** Exercise data **
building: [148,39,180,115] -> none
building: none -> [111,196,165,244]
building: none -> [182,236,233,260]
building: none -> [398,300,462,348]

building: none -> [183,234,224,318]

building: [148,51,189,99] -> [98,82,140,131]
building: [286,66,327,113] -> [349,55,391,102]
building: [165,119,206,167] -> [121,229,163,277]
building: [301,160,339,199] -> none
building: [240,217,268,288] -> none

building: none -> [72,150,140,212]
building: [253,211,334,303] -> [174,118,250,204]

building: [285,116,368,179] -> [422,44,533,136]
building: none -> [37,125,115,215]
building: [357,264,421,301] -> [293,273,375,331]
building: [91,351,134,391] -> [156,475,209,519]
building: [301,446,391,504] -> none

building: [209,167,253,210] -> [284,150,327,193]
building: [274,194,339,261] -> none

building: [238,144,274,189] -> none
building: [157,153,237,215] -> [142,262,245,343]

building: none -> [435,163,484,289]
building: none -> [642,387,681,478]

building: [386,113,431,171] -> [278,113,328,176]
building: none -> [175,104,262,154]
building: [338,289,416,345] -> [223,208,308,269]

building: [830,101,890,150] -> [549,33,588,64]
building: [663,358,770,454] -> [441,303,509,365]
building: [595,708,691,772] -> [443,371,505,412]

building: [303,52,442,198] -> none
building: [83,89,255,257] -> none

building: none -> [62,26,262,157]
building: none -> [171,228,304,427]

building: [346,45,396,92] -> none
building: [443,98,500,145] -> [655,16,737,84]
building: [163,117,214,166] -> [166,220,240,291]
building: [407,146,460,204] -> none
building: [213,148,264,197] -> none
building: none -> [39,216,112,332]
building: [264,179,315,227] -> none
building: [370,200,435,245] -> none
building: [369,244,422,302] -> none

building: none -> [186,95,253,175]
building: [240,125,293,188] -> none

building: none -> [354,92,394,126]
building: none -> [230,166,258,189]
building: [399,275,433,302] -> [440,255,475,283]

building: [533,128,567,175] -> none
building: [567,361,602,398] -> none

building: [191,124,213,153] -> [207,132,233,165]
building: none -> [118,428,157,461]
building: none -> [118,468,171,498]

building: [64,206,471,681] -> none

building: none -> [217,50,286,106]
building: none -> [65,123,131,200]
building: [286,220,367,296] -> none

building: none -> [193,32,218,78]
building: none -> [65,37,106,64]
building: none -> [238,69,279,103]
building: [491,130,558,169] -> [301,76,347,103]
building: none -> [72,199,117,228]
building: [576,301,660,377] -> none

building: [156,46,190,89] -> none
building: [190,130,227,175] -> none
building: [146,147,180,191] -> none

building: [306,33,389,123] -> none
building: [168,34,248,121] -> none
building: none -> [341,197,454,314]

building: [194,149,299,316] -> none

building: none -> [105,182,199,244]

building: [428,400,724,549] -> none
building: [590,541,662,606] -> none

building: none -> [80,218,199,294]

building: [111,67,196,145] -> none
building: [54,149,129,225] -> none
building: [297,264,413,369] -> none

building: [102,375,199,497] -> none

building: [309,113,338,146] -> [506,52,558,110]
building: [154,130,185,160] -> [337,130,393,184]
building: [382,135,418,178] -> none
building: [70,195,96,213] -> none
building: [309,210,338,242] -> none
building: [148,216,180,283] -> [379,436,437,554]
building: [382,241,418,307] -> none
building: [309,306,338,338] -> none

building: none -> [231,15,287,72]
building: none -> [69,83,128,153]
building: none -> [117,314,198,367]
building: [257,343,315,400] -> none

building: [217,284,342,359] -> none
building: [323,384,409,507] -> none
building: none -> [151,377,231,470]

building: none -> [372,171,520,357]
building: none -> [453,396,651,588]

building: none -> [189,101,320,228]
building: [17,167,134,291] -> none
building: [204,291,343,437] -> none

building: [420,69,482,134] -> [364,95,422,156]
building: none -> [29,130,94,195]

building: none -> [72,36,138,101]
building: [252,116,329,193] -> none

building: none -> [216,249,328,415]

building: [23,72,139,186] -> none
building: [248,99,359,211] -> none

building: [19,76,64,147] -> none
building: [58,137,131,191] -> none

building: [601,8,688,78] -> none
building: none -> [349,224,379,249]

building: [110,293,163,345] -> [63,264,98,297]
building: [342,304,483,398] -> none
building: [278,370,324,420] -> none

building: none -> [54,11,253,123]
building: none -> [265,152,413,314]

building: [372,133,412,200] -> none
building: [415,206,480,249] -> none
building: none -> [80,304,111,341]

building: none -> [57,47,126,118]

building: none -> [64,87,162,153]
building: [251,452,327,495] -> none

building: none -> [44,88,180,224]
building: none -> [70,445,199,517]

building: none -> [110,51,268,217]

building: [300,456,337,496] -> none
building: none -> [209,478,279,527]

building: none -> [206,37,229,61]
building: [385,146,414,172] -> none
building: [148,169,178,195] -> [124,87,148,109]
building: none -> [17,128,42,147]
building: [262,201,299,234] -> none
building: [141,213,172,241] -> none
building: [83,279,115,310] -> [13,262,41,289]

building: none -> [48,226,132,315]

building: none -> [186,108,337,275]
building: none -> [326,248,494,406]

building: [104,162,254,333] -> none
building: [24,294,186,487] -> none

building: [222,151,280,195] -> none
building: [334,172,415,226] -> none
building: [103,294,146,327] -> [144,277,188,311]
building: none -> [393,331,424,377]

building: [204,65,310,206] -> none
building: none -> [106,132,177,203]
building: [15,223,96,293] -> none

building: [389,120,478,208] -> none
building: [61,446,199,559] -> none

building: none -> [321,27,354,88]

** Assignment **
The lines to set down, exactly and with both ends included, run from the one containing "building: none -> [72,36,138,101]" to the last line of the data above.

** Your solution **
building: none -> [72,36,138,101]
building: [252,116,329,193] -> none

building: none -> [216,249,328,415]

building: [23,72,139,186] -> none
building: [248,99,359,211] -> none

building: [19,76,64,147] -> none
building: [58,137,131,191] -> none

building: [601,8,688,78] -> none
building: none -> [349,224,379,249]

building: [110,293,163,345] -> [63,264,98,297]
building: [342,304,483,398] -> none
building: [278,370,324,420] -> none

building: none -> [54,11,253,123]
building: none -> [265,152,413,314]

building: [372,133,412,200] -> none
building: [415,206,480,249] -> none
building: none -> [80,304,111,341]

building: none -> [57,47,126,118]

building: none -> [64,87,162,153]
building: [251,452,327,495] -> none

building: none -> [44,88,180,224]
building: none -> [70,445,199,517]

building: none -> [110,51,268,217]

building: [300,456,337,496] -> none
building: none -> [209,478,279,527]

building: none -> [206,37,229,61]
building: [385,146,414,172] -> none
building: [148,169,178,195] -> [124,87,148,109]
building: none -> [17,128,42,147]
building: [262,201,299,234] -> none
building: [141,213,172,241] -> none
building: [83,279,115,310] -> [13,262,41,289]

building: none -> [48,226,132,315]

building: none -> [186,108,337,275]
building: none -> [326,248,494,406]

building: [104,162,254,333] -> none
building: [24,294,186,487] -> none

building: [222,151,280,195] -> none
building: [334,172,415,226] -> none
building: [103,294,146,327] -> [144,277,188,311]
building: none -> [393,331,424,377]

building: [204,65,310,206] -> none
building: none -> [106,132,177,203]
building: [15,223,96,293] -> none

building: [389,120,478,208] -> none
building: [61,446,199,559] -> none

building: none -> [321,27,354,88]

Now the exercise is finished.